__Task input__.
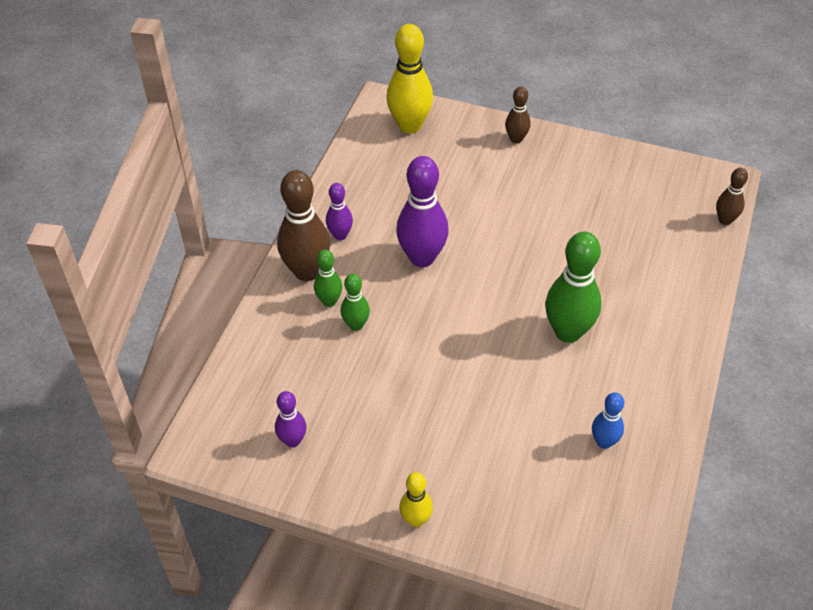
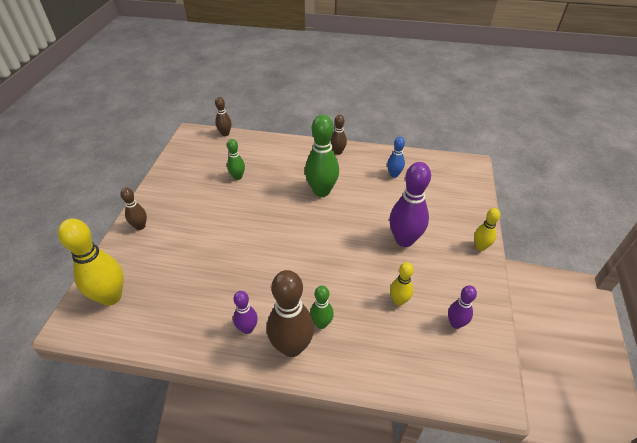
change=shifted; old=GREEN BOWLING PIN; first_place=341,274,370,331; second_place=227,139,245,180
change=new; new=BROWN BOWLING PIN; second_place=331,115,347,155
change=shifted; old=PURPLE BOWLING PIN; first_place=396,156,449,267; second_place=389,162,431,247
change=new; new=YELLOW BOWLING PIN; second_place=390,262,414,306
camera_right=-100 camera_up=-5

__Aim of the exercise__. Gather every line from the entries above where the word "change" appears, and copy them.

__Task response__.
change=shifted; old=GREEN BOWLING PIN; first_place=341,274,370,331; second_place=227,139,245,180
change=new; new=BROWN BOWLING PIN; second_place=331,115,347,155
change=shifted; old=PURPLE BOWLING PIN; first_place=396,156,449,267; second_place=389,162,431,247
change=new; new=YELLOW BOWLING PIN; second_place=390,262,414,306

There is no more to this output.